Please copy each line below that contains the string "semicircle".

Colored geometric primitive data
—————

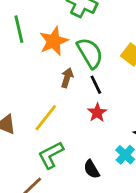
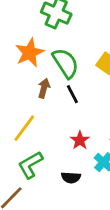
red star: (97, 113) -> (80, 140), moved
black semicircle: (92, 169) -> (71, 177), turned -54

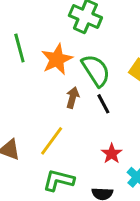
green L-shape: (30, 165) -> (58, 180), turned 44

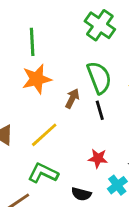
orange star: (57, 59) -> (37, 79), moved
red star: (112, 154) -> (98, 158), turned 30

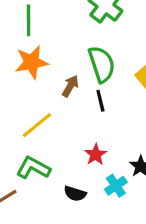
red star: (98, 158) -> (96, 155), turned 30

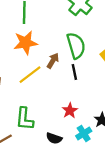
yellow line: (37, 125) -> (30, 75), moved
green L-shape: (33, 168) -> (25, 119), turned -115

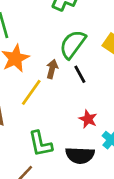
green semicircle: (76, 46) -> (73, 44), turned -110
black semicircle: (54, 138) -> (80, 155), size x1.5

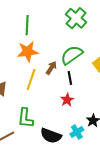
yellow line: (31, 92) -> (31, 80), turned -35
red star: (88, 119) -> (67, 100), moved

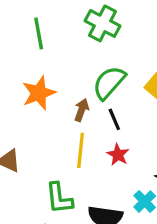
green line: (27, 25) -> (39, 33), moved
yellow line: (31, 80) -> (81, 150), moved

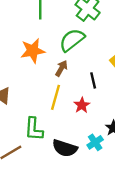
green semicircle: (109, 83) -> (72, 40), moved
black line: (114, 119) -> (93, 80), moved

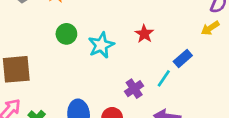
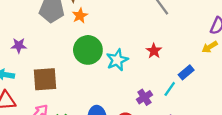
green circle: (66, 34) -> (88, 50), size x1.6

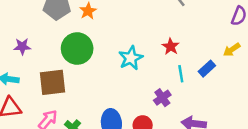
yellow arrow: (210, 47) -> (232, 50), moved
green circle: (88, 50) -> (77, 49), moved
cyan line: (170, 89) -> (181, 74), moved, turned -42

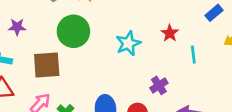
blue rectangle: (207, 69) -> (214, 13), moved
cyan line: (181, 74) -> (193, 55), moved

—————

== PROBLEM SOLUTION ==
black semicircle: (92, 169) -> (71, 177), turned -54
green semicircle: (76, 46) -> (73, 44), turned -110
black semicircle: (54, 138) -> (80, 155), size x1.5
green semicircle: (109, 83) -> (72, 40), moved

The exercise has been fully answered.